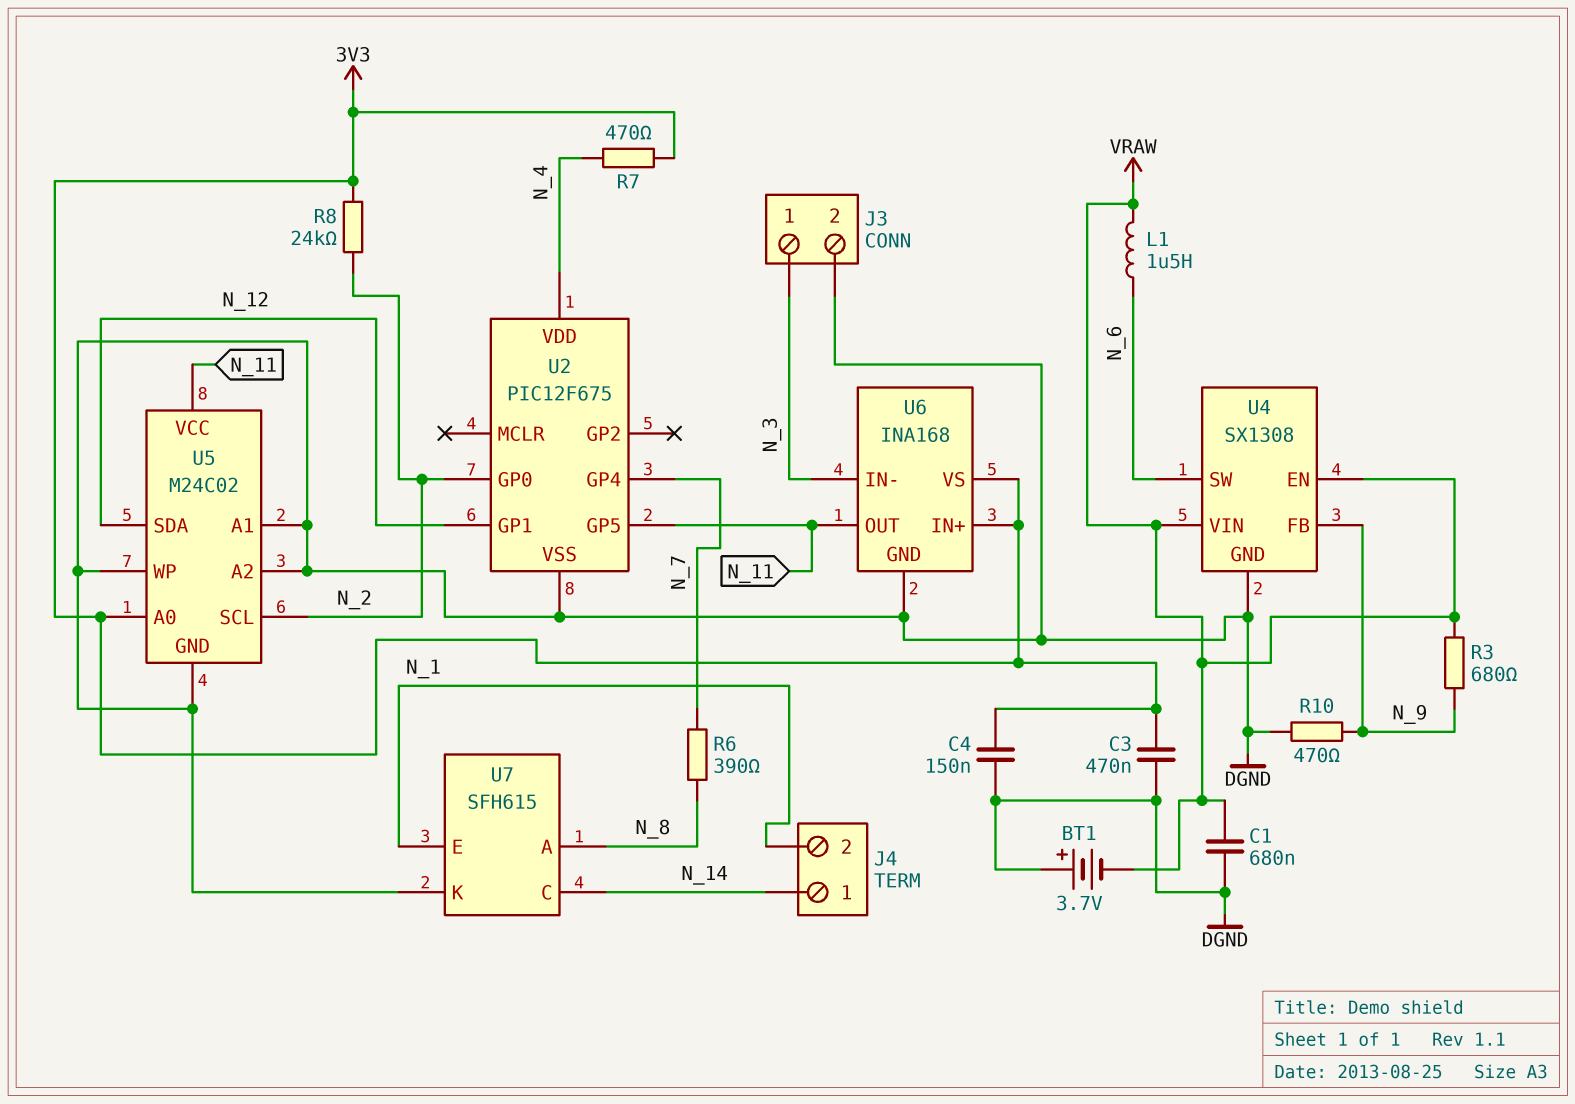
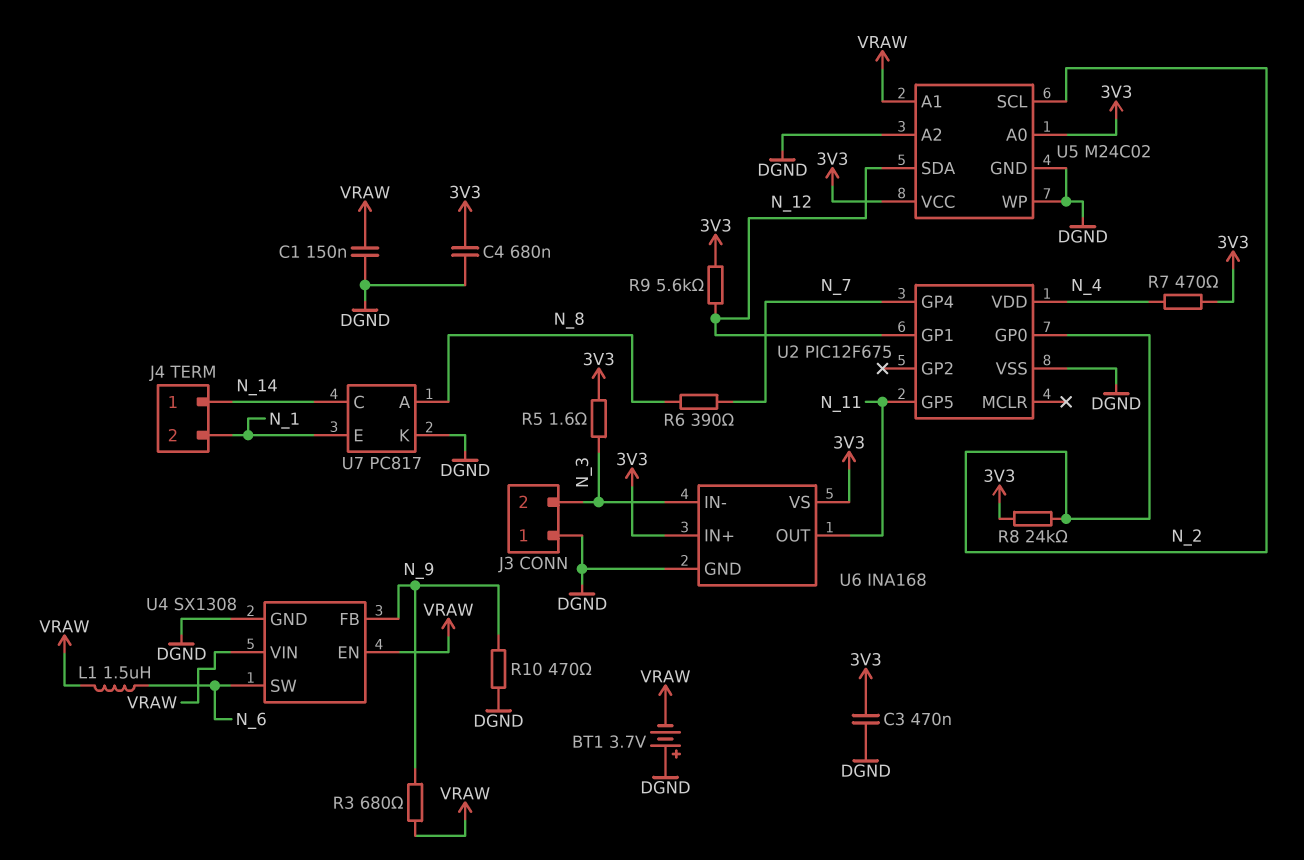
C1: 680nF (DGND, VRAW) -> 150nF (DGND, VRAW)
C4: 150nF (3V3, DGND) -> 680nF (3V3, DGND)
J3 pin 1: N_3 -> DGND
J3 pin 2: DGND -> N_3
R5: none -> 1.6 (3V3, N_3)
R9: none -> 5.6k (3V3, N_12)
U5 pin A1: DGND -> VRAW
U5 pin VCC: N_11 -> 3V3
U7: SFH615 -> PC817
^^^^^^^^
Filter the entries above and copy only the lines that hold "DGND".

*Solution for this task*.
C1: 680nF (DGND, VRAW) -> 150nF (DGND, VRAW)
C4: 150nF (3V3, DGND) -> 680nF (3V3, DGND)
J3 pin 1: N_3 -> DGND
J3 pin 2: DGND -> N_3
U5 pin A1: DGND -> VRAW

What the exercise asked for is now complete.